What you have to do =>
Copy out each line of the data that holds the string "DRIVER".

Exercise input =>

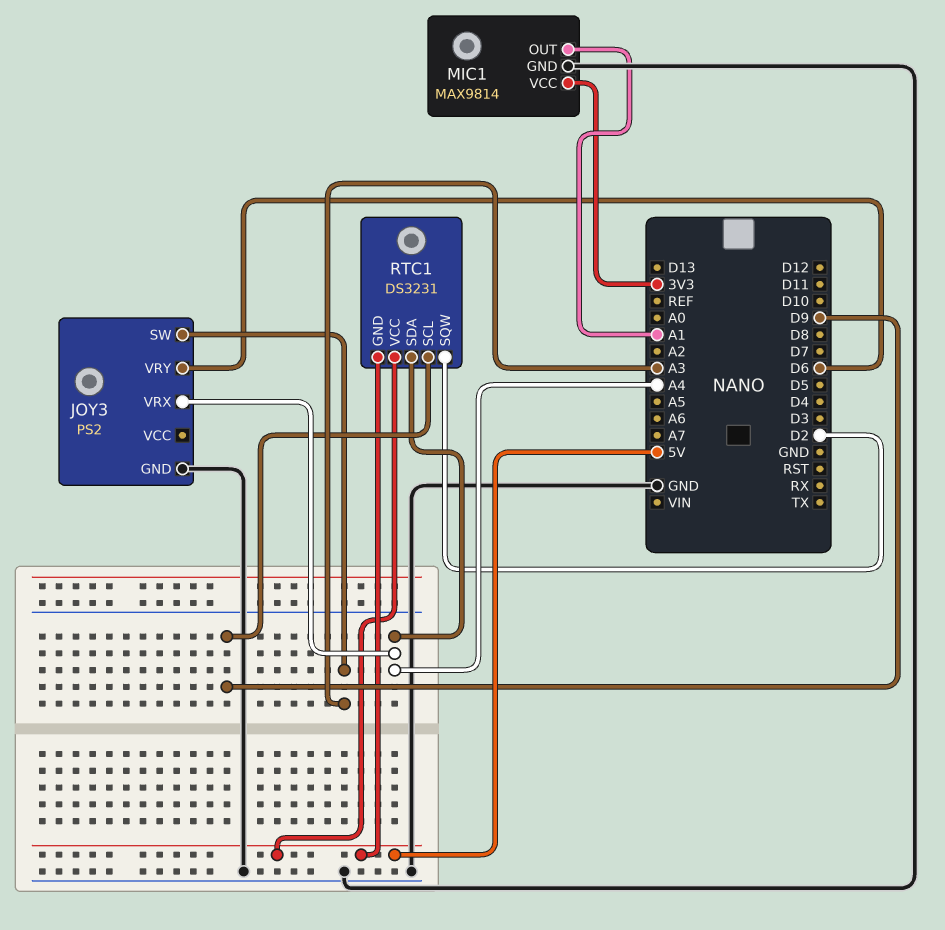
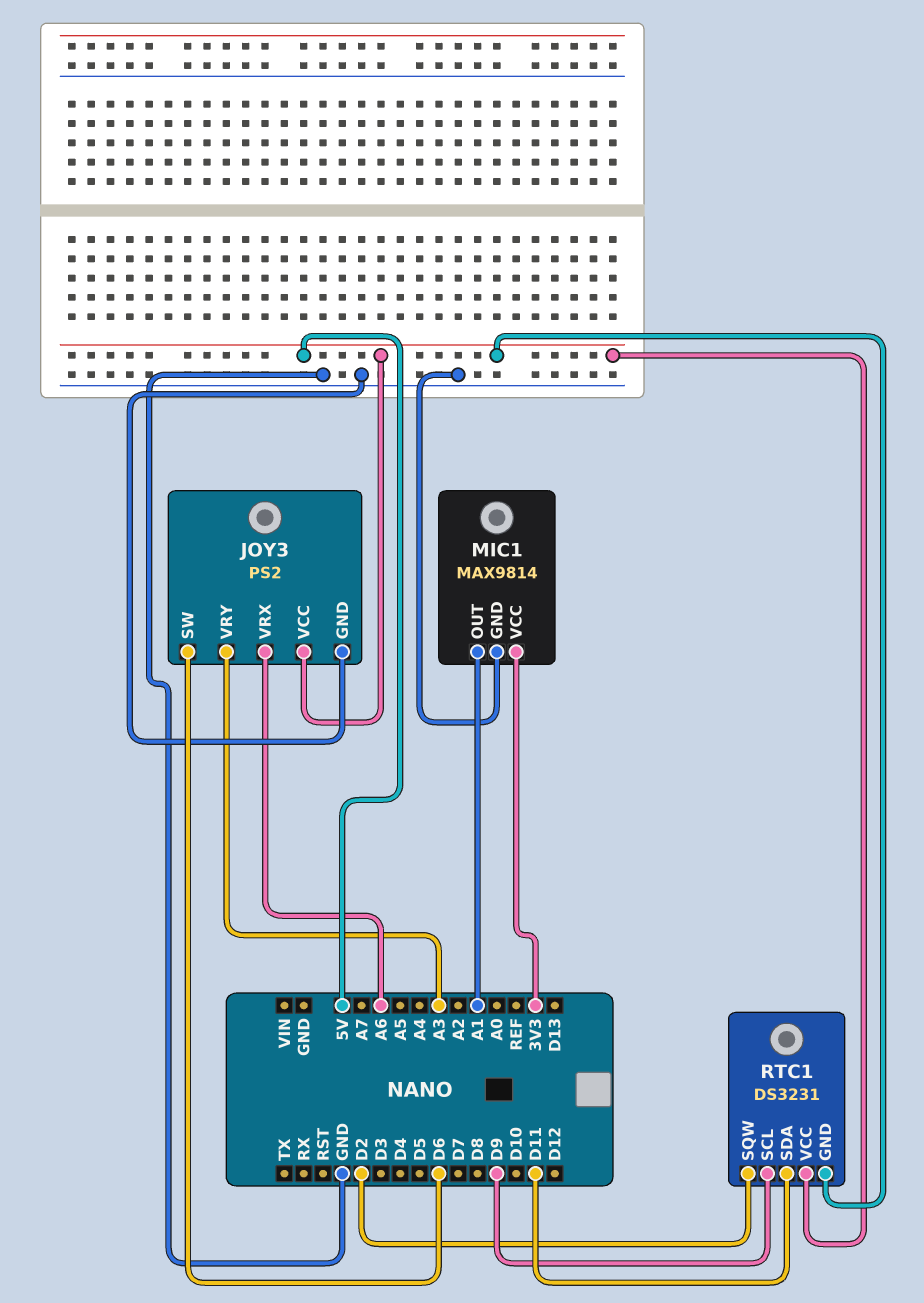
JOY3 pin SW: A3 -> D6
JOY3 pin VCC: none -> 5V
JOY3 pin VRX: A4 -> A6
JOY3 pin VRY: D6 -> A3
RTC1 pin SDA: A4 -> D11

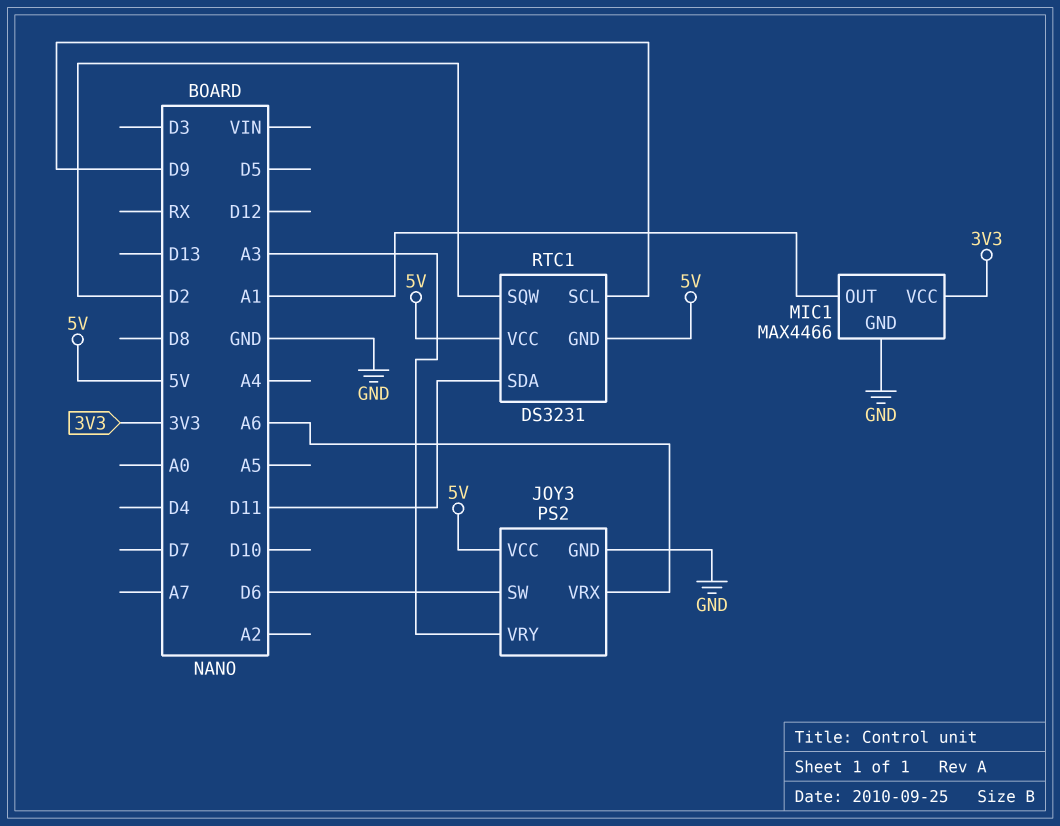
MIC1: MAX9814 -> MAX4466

==

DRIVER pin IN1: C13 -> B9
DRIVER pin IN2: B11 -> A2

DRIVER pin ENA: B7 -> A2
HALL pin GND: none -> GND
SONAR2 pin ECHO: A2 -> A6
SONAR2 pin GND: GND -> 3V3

Answer to the exercise =>
DRIVER pin IN1: C13 -> B9
DRIVER pin IN2: B11 -> A2
DRIVER pin ENA: B7 -> A2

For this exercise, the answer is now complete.